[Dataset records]
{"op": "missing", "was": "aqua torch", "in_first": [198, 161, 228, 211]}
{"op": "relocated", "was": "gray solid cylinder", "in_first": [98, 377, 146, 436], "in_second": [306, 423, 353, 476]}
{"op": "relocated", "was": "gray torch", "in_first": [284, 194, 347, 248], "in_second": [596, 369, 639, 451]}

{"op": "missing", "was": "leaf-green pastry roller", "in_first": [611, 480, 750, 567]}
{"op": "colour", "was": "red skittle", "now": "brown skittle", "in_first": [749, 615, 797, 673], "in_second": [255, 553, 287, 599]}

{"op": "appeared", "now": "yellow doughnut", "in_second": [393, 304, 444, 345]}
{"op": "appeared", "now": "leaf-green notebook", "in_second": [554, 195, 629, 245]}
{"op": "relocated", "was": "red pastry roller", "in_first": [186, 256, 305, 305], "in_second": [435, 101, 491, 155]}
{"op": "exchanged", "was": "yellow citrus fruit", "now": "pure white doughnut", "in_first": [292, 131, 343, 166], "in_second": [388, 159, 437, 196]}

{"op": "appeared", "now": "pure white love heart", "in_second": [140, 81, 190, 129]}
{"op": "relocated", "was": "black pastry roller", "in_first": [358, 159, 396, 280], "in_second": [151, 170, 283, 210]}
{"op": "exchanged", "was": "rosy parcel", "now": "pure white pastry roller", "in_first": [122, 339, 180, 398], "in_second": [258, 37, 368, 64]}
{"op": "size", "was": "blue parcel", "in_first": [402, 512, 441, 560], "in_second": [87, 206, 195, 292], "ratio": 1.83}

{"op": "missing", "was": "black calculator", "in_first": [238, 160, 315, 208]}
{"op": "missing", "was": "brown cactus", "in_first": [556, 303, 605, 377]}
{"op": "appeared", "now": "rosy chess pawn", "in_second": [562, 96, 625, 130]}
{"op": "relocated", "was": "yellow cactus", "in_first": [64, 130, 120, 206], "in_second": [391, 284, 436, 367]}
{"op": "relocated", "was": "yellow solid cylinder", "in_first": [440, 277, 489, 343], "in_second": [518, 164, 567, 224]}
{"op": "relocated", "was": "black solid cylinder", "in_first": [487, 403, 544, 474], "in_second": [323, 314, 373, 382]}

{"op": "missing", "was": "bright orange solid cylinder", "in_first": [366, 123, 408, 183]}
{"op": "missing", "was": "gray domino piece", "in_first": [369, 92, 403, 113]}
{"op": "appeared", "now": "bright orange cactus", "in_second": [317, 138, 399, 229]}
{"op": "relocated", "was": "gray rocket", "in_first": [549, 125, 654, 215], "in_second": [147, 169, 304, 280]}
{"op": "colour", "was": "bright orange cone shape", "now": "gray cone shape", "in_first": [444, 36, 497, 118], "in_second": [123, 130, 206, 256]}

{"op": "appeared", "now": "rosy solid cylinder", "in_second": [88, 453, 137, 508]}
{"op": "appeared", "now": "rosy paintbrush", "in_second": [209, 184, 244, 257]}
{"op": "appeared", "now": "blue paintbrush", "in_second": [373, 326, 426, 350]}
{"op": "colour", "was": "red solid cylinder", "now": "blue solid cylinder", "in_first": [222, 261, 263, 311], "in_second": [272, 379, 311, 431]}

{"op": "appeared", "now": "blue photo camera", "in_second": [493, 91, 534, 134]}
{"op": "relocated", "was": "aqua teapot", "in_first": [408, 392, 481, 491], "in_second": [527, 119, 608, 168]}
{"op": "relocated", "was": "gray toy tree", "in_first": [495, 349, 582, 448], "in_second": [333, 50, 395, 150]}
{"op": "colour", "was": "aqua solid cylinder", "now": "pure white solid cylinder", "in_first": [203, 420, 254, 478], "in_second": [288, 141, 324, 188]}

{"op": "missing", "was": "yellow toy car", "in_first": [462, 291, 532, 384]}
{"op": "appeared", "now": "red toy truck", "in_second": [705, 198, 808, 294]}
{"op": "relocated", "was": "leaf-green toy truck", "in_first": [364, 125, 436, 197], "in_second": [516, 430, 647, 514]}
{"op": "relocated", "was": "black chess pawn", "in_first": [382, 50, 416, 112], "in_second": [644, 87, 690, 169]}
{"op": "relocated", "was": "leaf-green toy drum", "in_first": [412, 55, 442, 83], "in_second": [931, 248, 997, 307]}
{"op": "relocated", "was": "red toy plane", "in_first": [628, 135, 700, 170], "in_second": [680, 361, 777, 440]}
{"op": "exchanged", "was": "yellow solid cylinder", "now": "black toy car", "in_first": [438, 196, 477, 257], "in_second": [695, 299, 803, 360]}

## [YOUR ASSIGNMENT]
Set down the records above once more, exactly as given.

## [RESPONSE TO THE TASK]
{"op": "missing", "was": "aqua torch", "in_first": [198, 161, 228, 211]}
{"op": "relocated", "was": "gray solid cylinder", "in_first": [98, 377, 146, 436], "in_second": [306, 423, 353, 476]}
{"op": "relocated", "was": "gray torch", "in_first": [284, 194, 347, 248], "in_second": [596, 369, 639, 451]}

{"op": "missing", "was": "leaf-green pastry roller", "in_first": [611, 480, 750, 567]}
{"op": "colour", "was": "red skittle", "now": "brown skittle", "in_first": [749, 615, 797, 673], "in_second": [255, 553, 287, 599]}

{"op": "appeared", "now": "yellow doughnut", "in_second": [393, 304, 444, 345]}
{"op": "appeared", "now": "leaf-green notebook", "in_second": [554, 195, 629, 245]}
{"op": "relocated", "was": "red pastry roller", "in_first": [186, 256, 305, 305], "in_second": [435, 101, 491, 155]}
{"op": "exchanged", "was": "yellow citrus fruit", "now": "pure white doughnut", "in_first": [292, 131, 343, 166], "in_second": [388, 159, 437, 196]}

{"op": "appeared", "now": "pure white love heart", "in_second": [140, 81, 190, 129]}
{"op": "relocated", "was": "black pastry roller", "in_first": [358, 159, 396, 280], "in_second": [151, 170, 283, 210]}
{"op": "exchanged", "was": "rosy parcel", "now": "pure white pastry roller", "in_first": [122, 339, 180, 398], "in_second": [258, 37, 368, 64]}
{"op": "size", "was": "blue parcel", "in_first": [402, 512, 441, 560], "in_second": [87, 206, 195, 292], "ratio": 1.83}

{"op": "missing", "was": "black calculator", "in_first": [238, 160, 315, 208]}
{"op": "missing", "was": "brown cactus", "in_first": [556, 303, 605, 377]}
{"op": "appeared", "now": "rosy chess pawn", "in_second": [562, 96, 625, 130]}
{"op": "relocated", "was": "yellow cactus", "in_first": [64, 130, 120, 206], "in_second": [391, 284, 436, 367]}
{"op": "relocated", "was": "yellow solid cylinder", "in_first": [440, 277, 489, 343], "in_second": [518, 164, 567, 224]}
{"op": "relocated", "was": "black solid cylinder", "in_first": [487, 403, 544, 474], "in_second": [323, 314, 373, 382]}

{"op": "missing", "was": "bright orange solid cylinder", "in_first": [366, 123, 408, 183]}
{"op": "missing", "was": "gray domino piece", "in_first": [369, 92, 403, 113]}
{"op": "appeared", "now": "bright orange cactus", "in_second": [317, 138, 399, 229]}
{"op": "relocated", "was": "gray rocket", "in_first": [549, 125, 654, 215], "in_second": [147, 169, 304, 280]}
{"op": "colour", "was": "bright orange cone shape", "now": "gray cone shape", "in_first": [444, 36, 497, 118], "in_second": [123, 130, 206, 256]}

{"op": "appeared", "now": "rosy solid cylinder", "in_second": [88, 453, 137, 508]}
{"op": "appeared", "now": "rosy paintbrush", "in_second": [209, 184, 244, 257]}
{"op": "appeared", "now": "blue paintbrush", "in_second": [373, 326, 426, 350]}
{"op": "colour", "was": "red solid cylinder", "now": "blue solid cylinder", "in_first": [222, 261, 263, 311], "in_second": [272, 379, 311, 431]}

{"op": "appeared", "now": "blue photo camera", "in_second": [493, 91, 534, 134]}
{"op": "relocated", "was": "aqua teapot", "in_first": [408, 392, 481, 491], "in_second": [527, 119, 608, 168]}
{"op": "relocated", "was": "gray toy tree", "in_first": [495, 349, 582, 448], "in_second": [333, 50, 395, 150]}
{"op": "colour", "was": "aqua solid cylinder", "now": "pure white solid cylinder", "in_first": [203, 420, 254, 478], "in_second": [288, 141, 324, 188]}

{"op": "missing", "was": "yellow toy car", "in_first": [462, 291, 532, 384]}
{"op": "appeared", "now": "red toy truck", "in_second": [705, 198, 808, 294]}
{"op": "relocated", "was": "leaf-green toy truck", "in_first": [364, 125, 436, 197], "in_second": [516, 430, 647, 514]}
{"op": "relocated", "was": "black chess pawn", "in_first": [382, 50, 416, 112], "in_second": [644, 87, 690, 169]}
{"op": "relocated", "was": "leaf-green toy drum", "in_first": [412, 55, 442, 83], "in_second": [931, 248, 997, 307]}
{"op": "relocated", "was": "red toy plane", "in_first": [628, 135, 700, 170], "in_second": [680, 361, 777, 440]}
{"op": "exchanged", "was": "yellow solid cylinder", "now": "black toy car", "in_first": [438, 196, 477, 257], "in_second": [695, 299, 803, 360]}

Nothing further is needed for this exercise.